Instructions to follow: Only these lines of the data below are wanted: the one with "none -> black 1x1 brick [792,161,869,251]", the one with "blue 1x1 brick [440,73,498,138]", and any lines between them, each repeated exactly.

Stored data:
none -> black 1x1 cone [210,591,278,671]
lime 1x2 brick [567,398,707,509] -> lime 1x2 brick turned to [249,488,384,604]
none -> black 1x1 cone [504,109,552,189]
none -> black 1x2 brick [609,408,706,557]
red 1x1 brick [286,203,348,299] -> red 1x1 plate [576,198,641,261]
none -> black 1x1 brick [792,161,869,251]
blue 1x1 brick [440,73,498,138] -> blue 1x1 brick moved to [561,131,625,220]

...

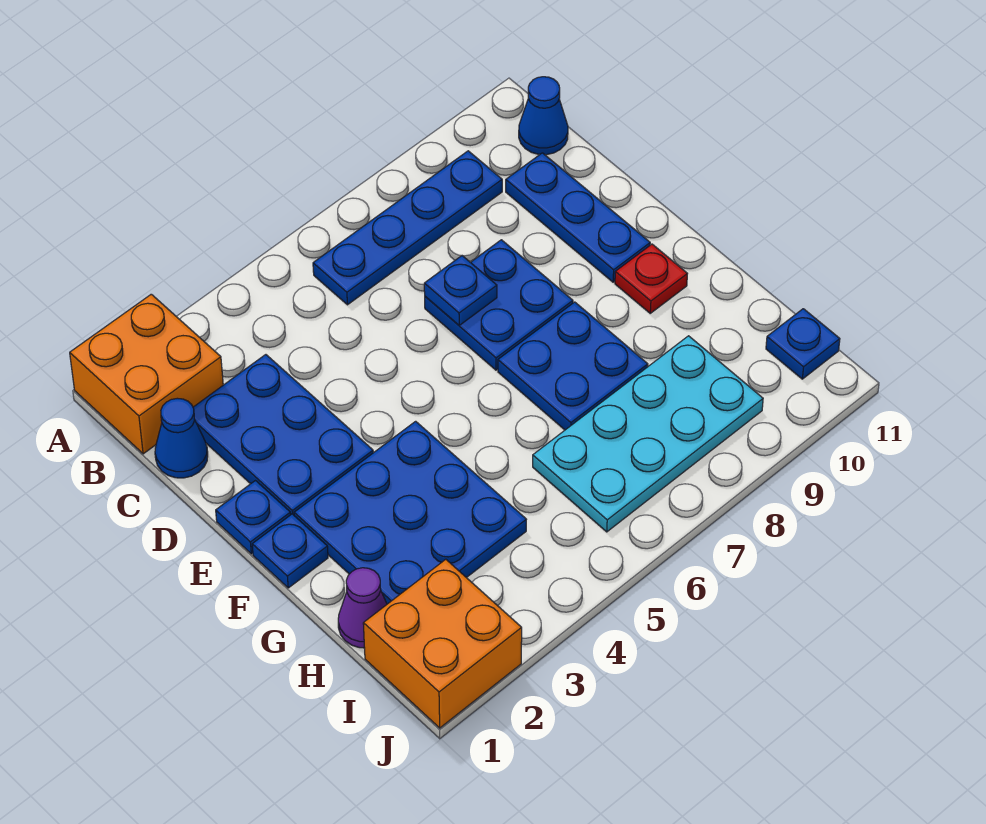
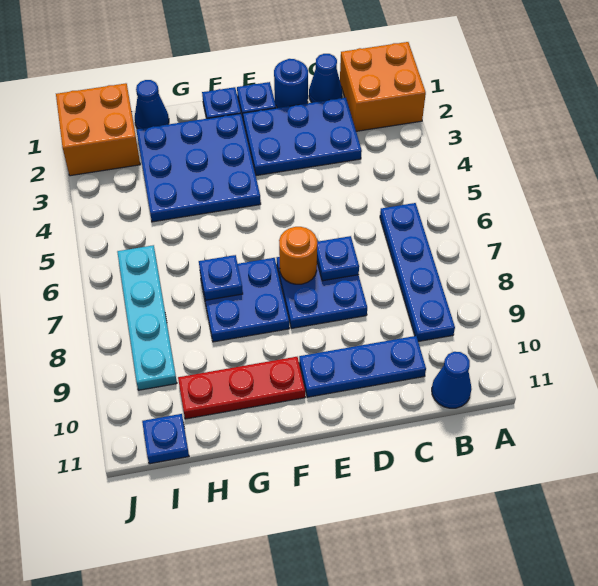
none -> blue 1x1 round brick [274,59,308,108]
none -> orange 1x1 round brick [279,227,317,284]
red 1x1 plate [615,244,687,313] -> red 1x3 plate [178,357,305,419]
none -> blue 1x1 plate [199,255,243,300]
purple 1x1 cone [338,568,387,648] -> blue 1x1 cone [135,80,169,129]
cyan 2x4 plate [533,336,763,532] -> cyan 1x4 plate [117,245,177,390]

...

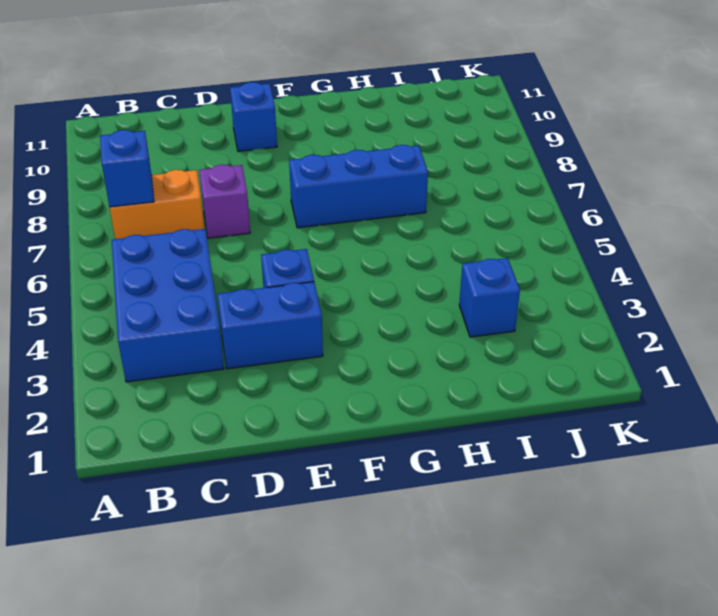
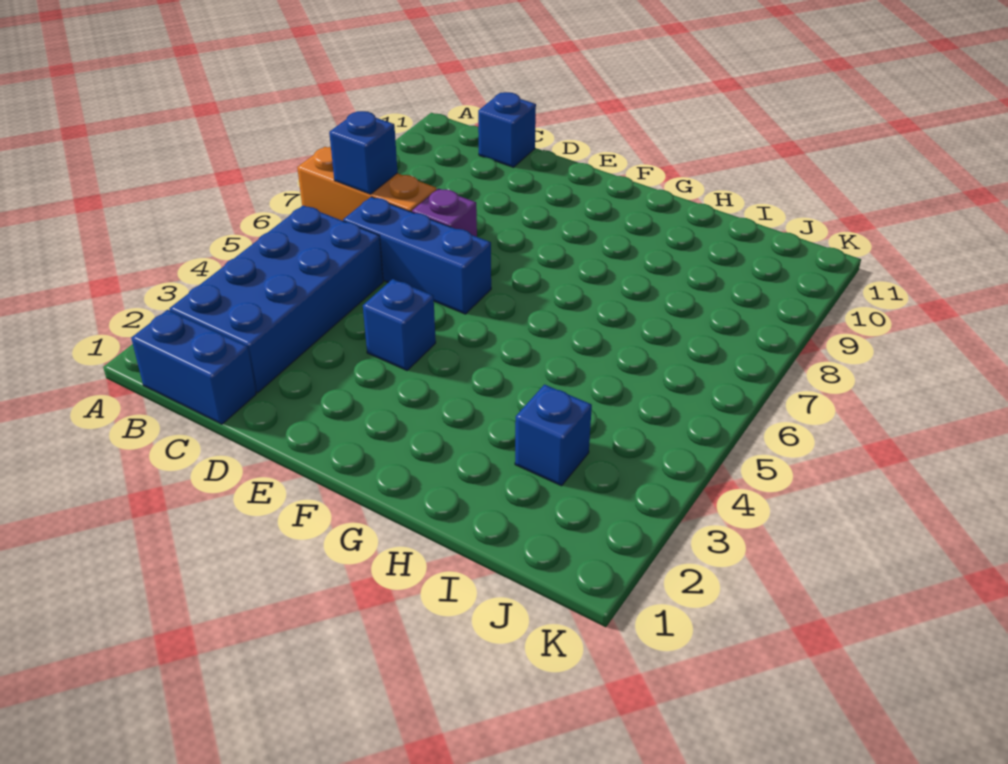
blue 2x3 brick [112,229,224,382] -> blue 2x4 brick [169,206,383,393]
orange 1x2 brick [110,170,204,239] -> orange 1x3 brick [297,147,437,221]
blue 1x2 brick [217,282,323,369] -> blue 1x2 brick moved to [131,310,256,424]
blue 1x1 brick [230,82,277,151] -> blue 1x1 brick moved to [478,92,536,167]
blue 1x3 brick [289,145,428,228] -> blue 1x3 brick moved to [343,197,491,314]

Completed task:
none -> black 1x1 brick [792,161,869,251]
blue 1x1 brick [440,73,498,138] -> blue 1x1 brick moved to [561,131,625,220]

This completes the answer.